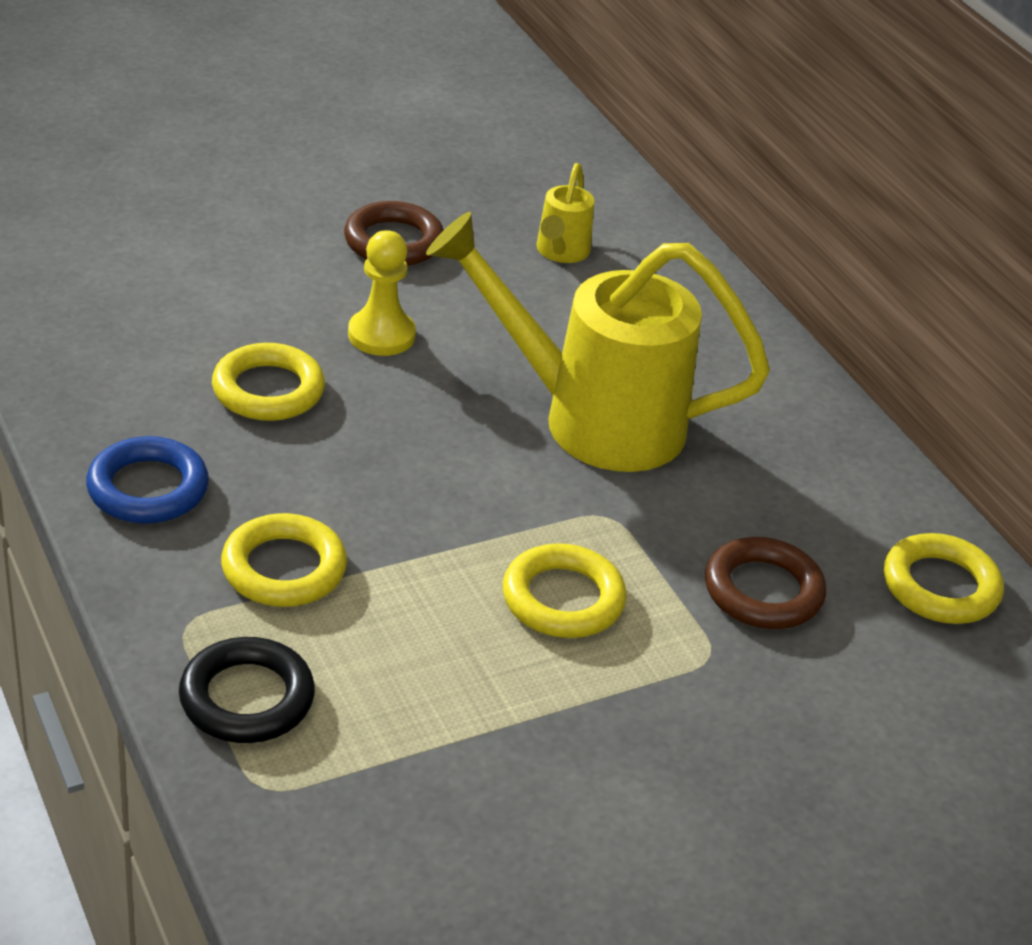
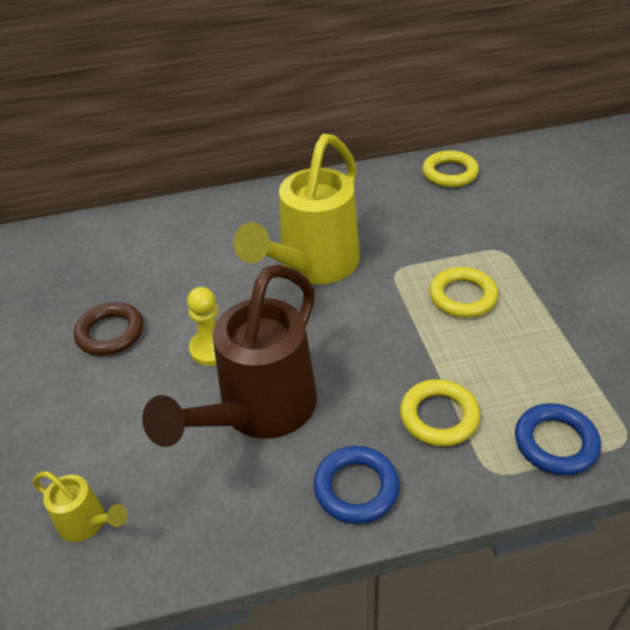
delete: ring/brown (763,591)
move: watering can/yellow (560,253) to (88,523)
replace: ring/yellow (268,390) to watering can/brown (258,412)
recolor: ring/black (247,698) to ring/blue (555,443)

# About this exercise
Copy the data character for character, but drop all pictures from the copy.

# Response to this task
delete: ring/brown (763,591)
move: watering can/yellow (560,253) to (88,523)
replace: ring/yellow (268,390) to watering can/brown (258,412)
recolor: ring/black (247,698) to ring/blue (555,443)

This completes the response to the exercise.